• Task to complete
Read through the listing and copy every line that contains the word "white".

• Dataset content
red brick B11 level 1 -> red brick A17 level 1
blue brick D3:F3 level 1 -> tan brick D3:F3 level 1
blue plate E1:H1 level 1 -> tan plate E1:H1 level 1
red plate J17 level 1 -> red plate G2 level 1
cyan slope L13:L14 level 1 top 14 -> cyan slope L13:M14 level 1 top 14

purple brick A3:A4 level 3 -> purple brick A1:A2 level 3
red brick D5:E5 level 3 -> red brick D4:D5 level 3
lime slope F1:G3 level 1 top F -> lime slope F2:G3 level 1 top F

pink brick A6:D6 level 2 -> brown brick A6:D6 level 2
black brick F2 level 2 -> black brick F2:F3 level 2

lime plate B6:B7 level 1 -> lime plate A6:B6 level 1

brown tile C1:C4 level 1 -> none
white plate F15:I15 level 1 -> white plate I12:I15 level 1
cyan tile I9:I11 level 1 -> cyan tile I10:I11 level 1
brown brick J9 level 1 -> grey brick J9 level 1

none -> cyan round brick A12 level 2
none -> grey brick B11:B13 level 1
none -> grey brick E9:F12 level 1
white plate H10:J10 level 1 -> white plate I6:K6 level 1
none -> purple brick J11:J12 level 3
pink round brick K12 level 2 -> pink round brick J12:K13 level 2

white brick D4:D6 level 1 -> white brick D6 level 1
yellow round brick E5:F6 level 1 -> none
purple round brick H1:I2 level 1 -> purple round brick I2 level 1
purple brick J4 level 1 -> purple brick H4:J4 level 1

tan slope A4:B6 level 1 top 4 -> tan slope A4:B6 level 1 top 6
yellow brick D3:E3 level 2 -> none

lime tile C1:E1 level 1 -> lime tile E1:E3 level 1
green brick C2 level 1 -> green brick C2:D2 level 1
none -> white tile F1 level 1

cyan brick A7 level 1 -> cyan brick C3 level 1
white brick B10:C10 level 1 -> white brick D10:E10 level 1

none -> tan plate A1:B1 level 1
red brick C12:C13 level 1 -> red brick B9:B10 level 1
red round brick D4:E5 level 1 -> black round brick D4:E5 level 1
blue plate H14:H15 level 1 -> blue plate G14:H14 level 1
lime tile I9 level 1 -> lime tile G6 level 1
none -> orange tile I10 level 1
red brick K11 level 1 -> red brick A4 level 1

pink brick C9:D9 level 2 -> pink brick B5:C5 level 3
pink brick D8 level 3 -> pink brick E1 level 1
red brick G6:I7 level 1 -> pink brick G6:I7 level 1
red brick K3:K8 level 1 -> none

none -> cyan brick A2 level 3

• Expected answer
white plate F15:I15 level 1 -> white plate I12:I15 level 1
white plate H10:J10 level 1 -> white plate I6:K6 level 1
white brick D4:D6 level 1 -> white brick D6 level 1
none -> white tile F1 level 1
white brick B10:C10 level 1 -> white brick D10:E10 level 1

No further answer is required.